### Data for the task:
=== Section Start ===

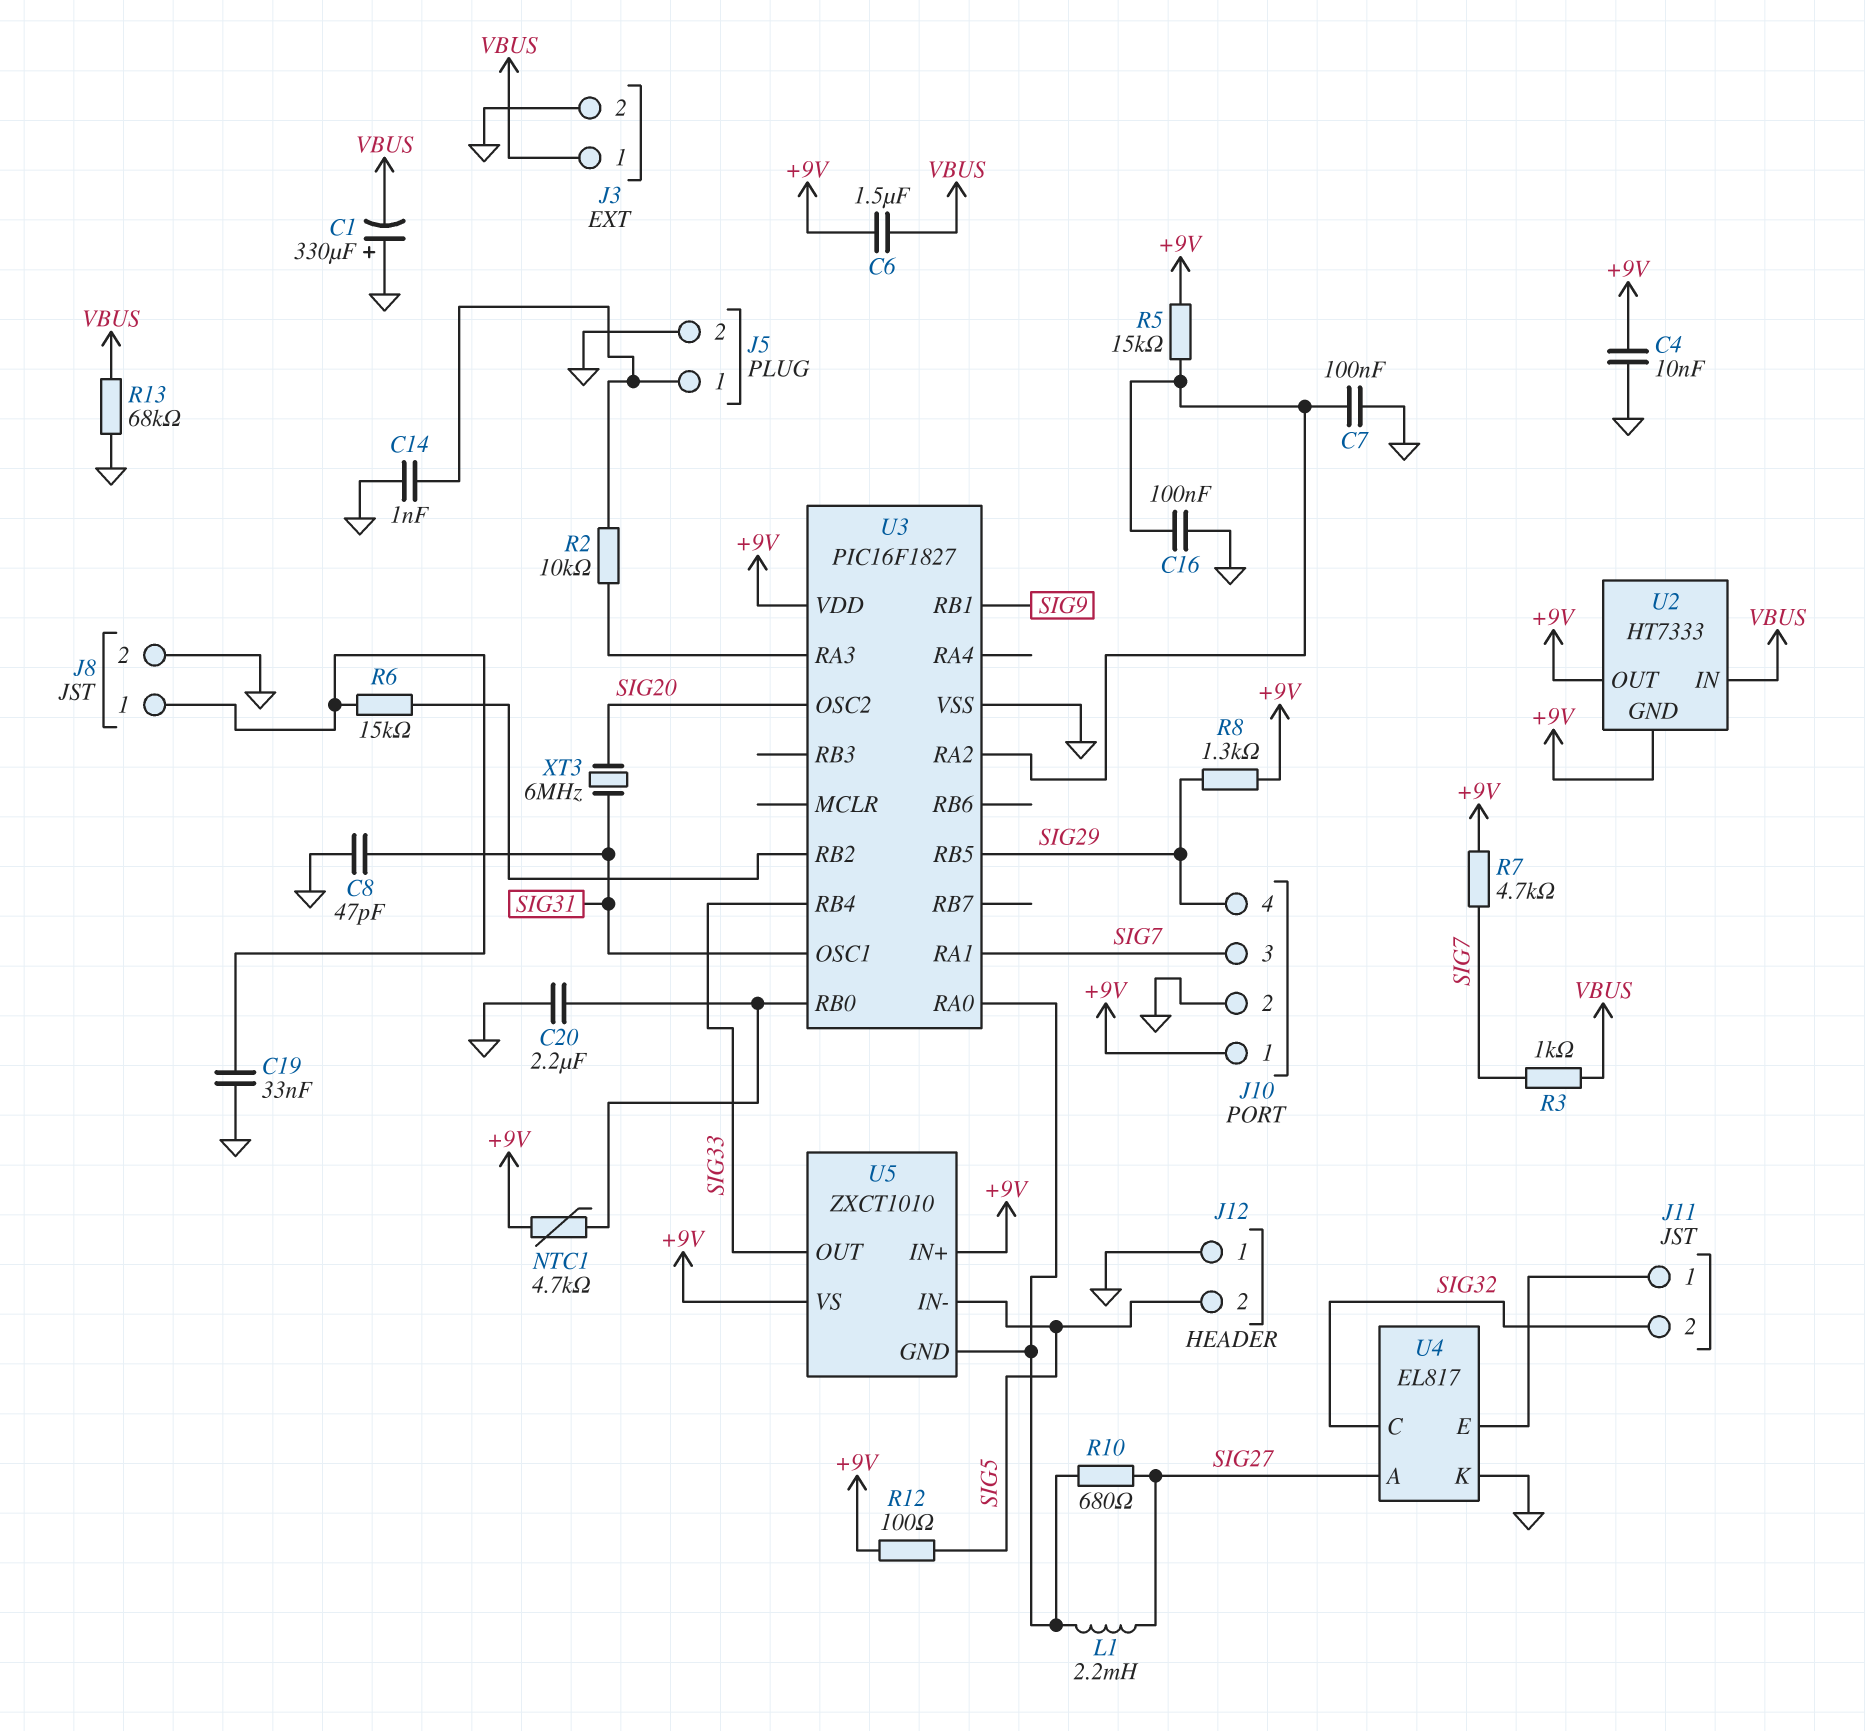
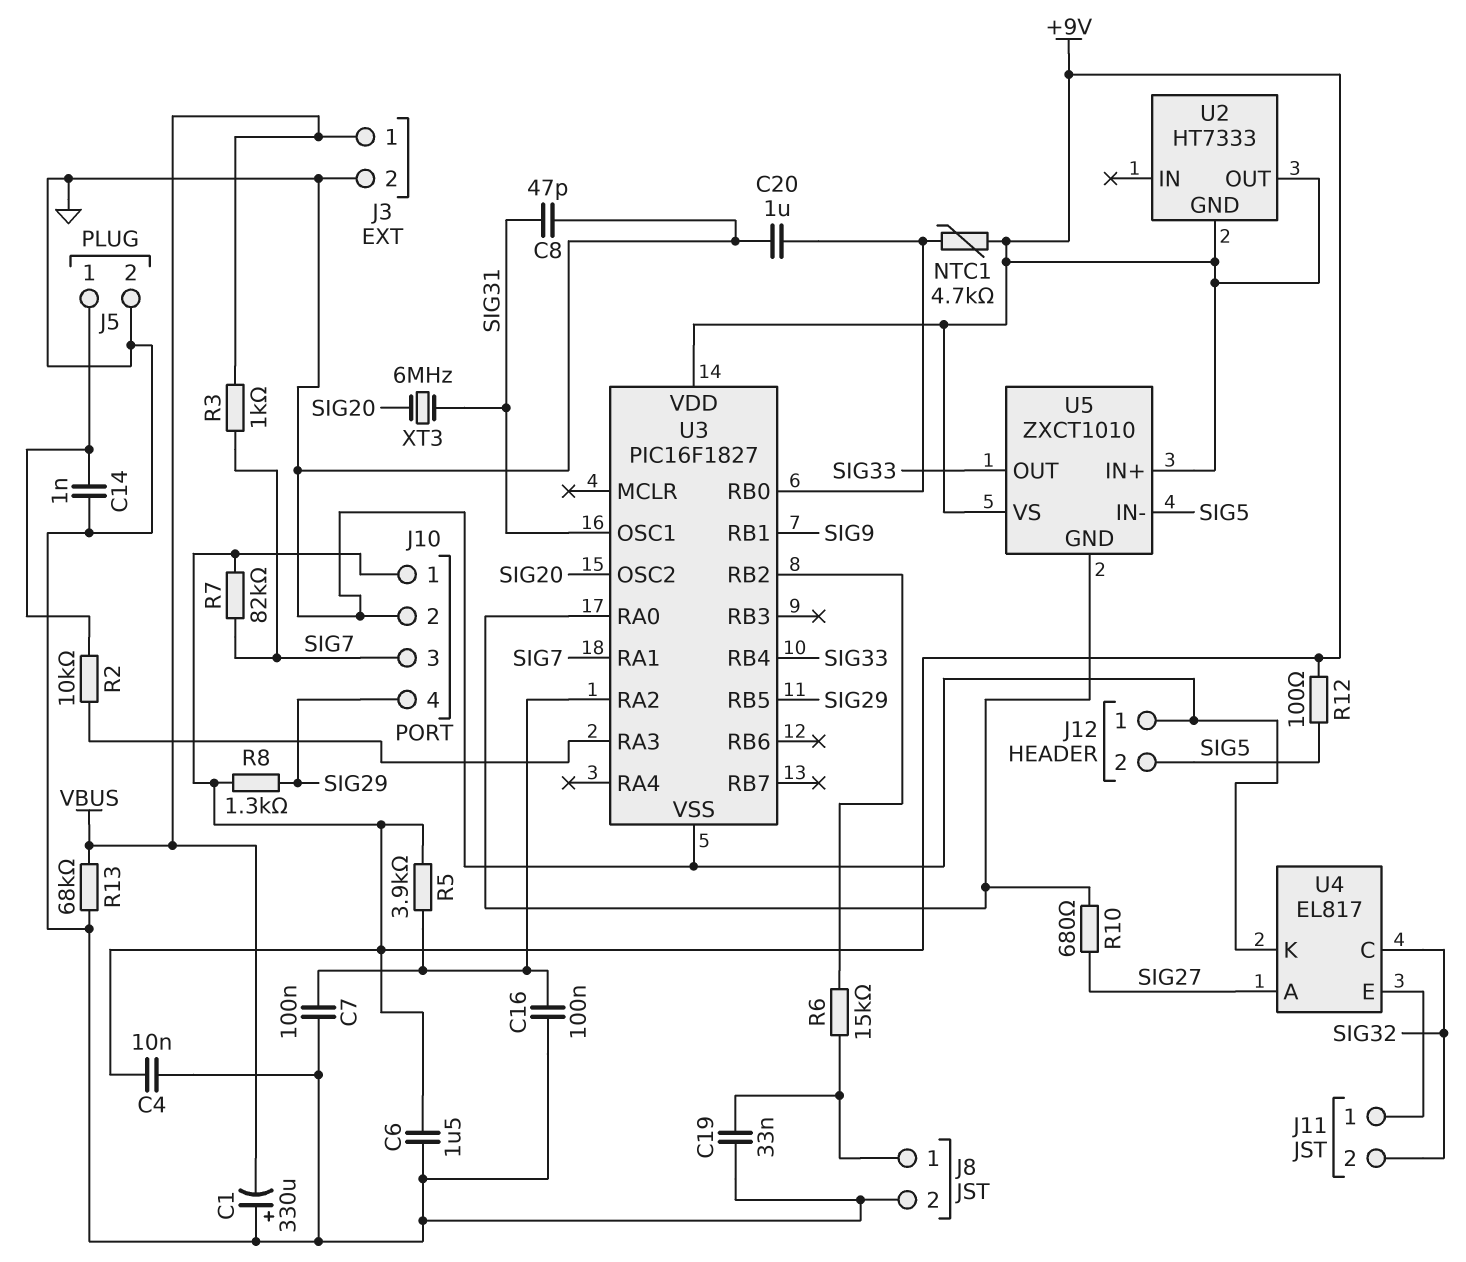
C6: 1.5uF (+9V, VBUS) -> 1.5uF (+9V, GND)
C20: 2.2uF (GND, U3/RB0) -> 1uF (GND, U3/RB0)
L1: 2.2mH (SIG27, U3/RA0) -> none
R5: 15k (+9V, U3/RA2) -> 3.9k (+9V, U3/RA2)
R7: 4.7k (+9V, SIG7) -> 82k (+9V, SIG7)
U2 pin IN: VBUS -> none

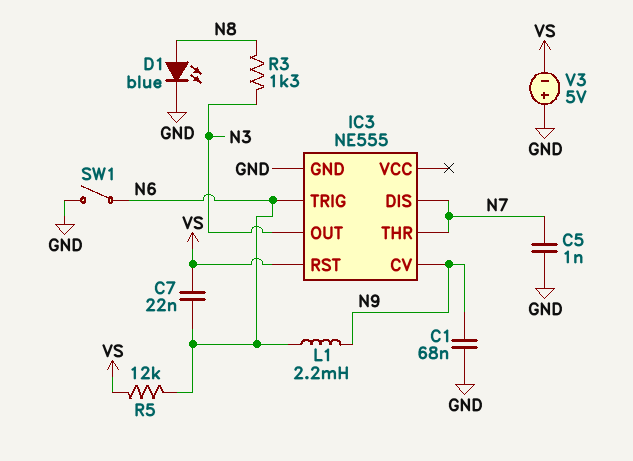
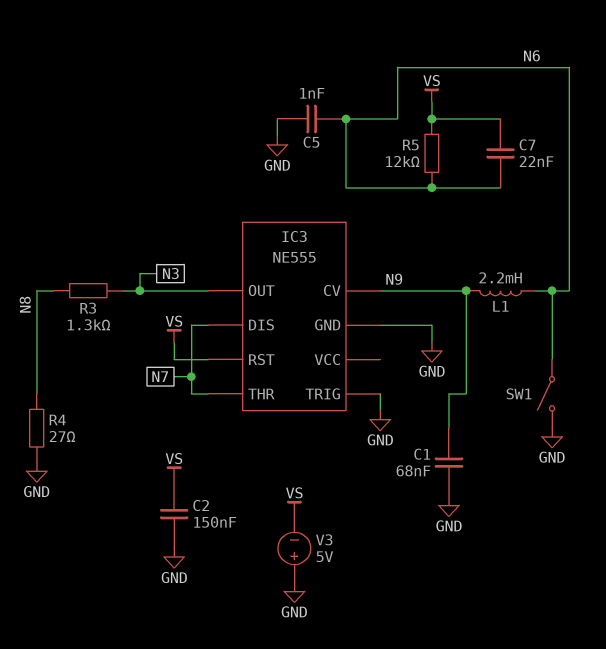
C2: none -> 150nF (GND, VS)
C5: 1nF (GND, N7) -> 1nF (GND, N6)
D1: LED blue (A N8, K GND) -> none
IC3 pin TRIG: N6 -> GND
R4: none -> 27 (GND, N8)

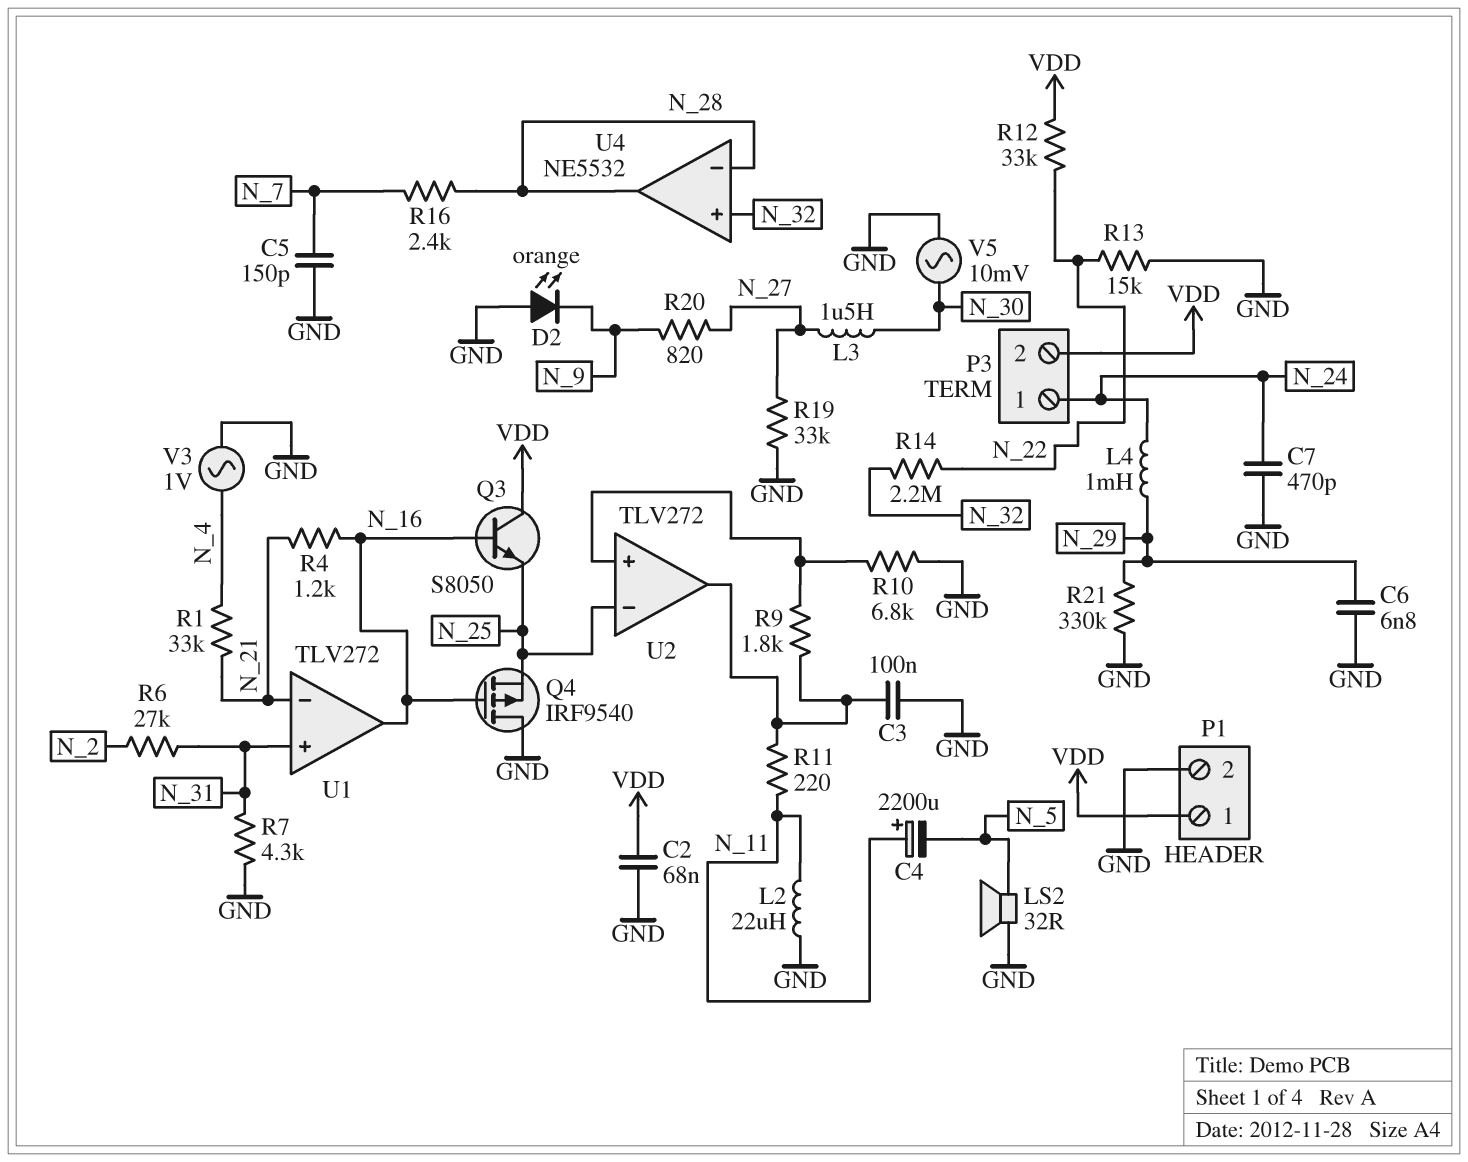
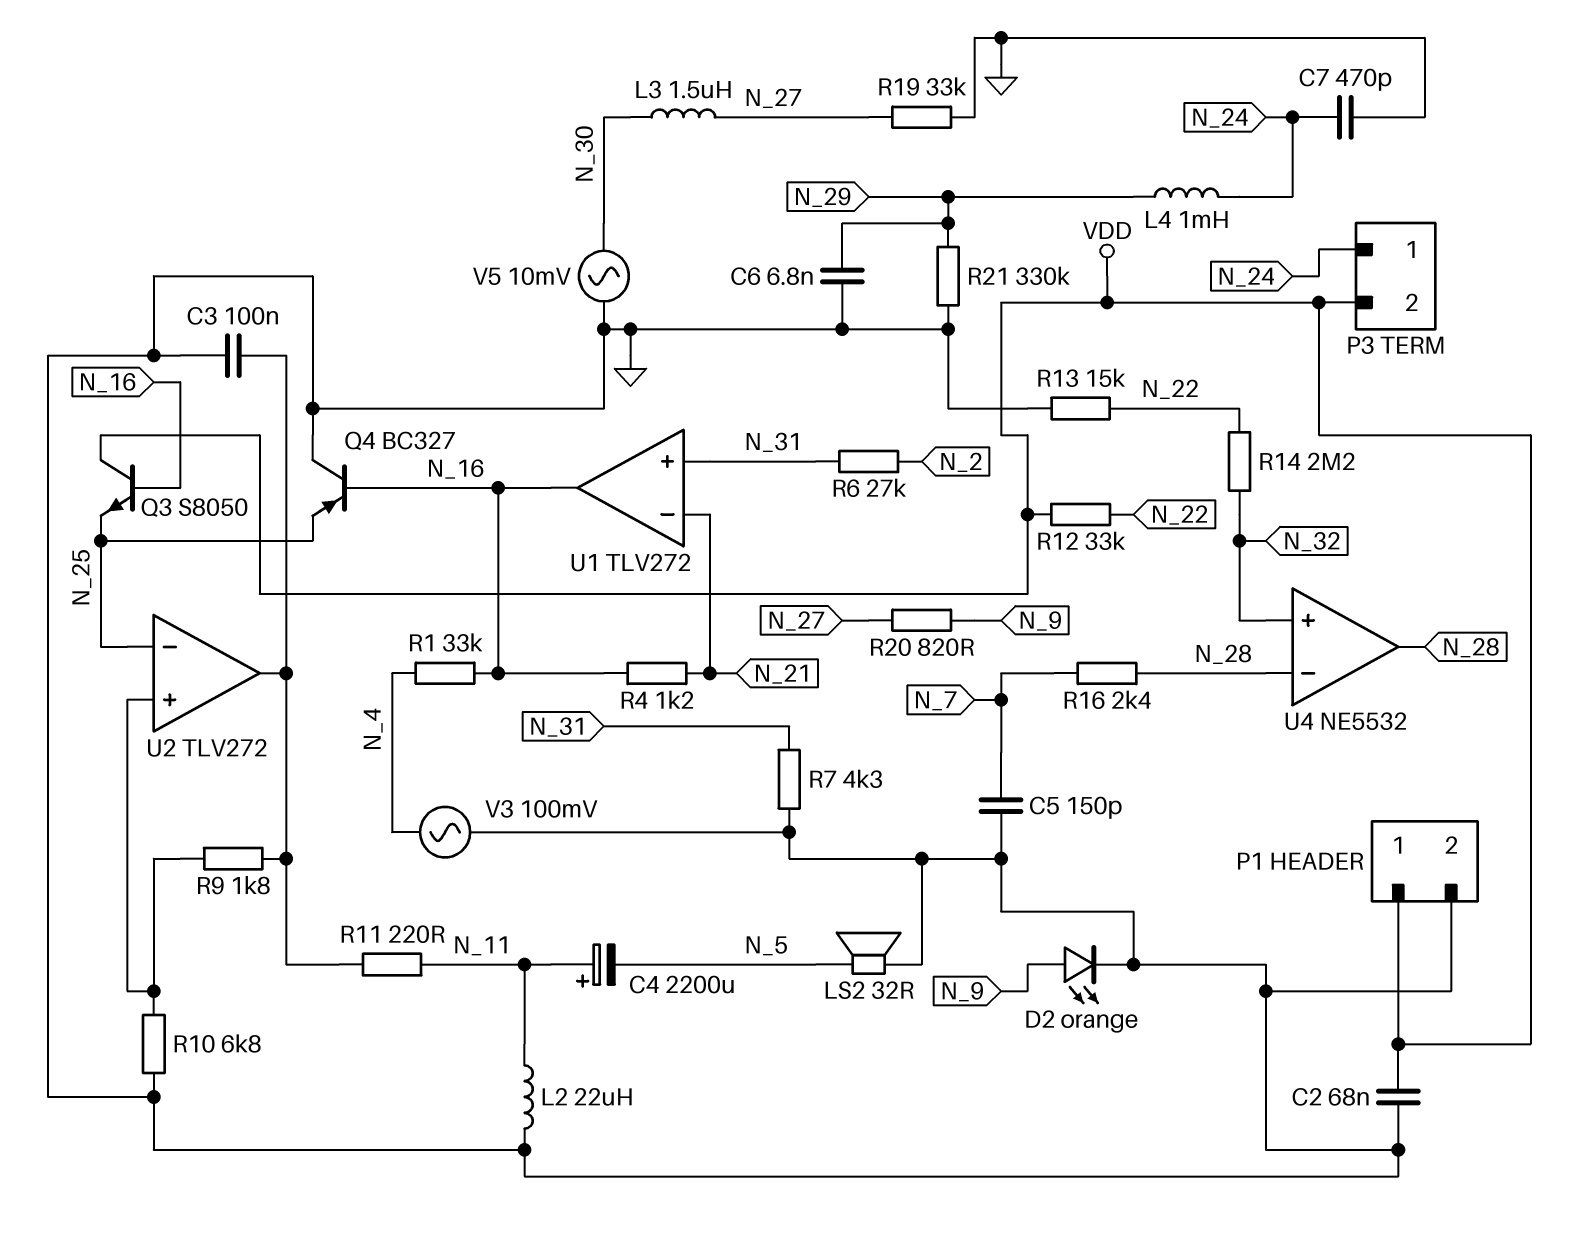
D2: LED orange (A GND, K N_9) -> LED orange (A N_9, K GND)
Q4: PMOS IRF9540 (G N_16, D GND, S N_25) -> PNP BC327 (B N_16, C GND, E N_25)
R1: 33k (N_4, N_21) -> 33k (N_4, N_16)
V3: AC 1V (GND, N_4) -> AC 100mV (GND, N_4)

=== Section End ===

Restate word for word only the lines from where the entries begin through the one with "Q4: PMOS IRF9540"; omit the pictures.

### Answer space:
C6: 1.5uF (+9V, VBUS) -> 1.5uF (+9V, GND)
C20: 2.2uF (GND, U3/RB0) -> 1uF (GND, U3/RB0)
L1: 2.2mH (SIG27, U3/RA0) -> none
R5: 15k (+9V, U3/RA2) -> 3.9k (+9V, U3/RA2)
R7: 4.7k (+9V, SIG7) -> 82k (+9V, SIG7)
U2 pin IN: VBUS -> none

C2: none -> 150nF (GND, VS)
C5: 1nF (GND, N7) -> 1nF (GND, N6)
D1: LED blue (A N8, K GND) -> none
IC3 pin TRIG: N6 -> GND
R4: none -> 27 (GND, N8)

D2: LED orange (A GND, K N_9) -> LED orange (A N_9, K GND)
Q4: PMOS IRF9540 (G N_16, D GND, S N_25) -> PNP BC327 (B N_16, C GND, E N_25)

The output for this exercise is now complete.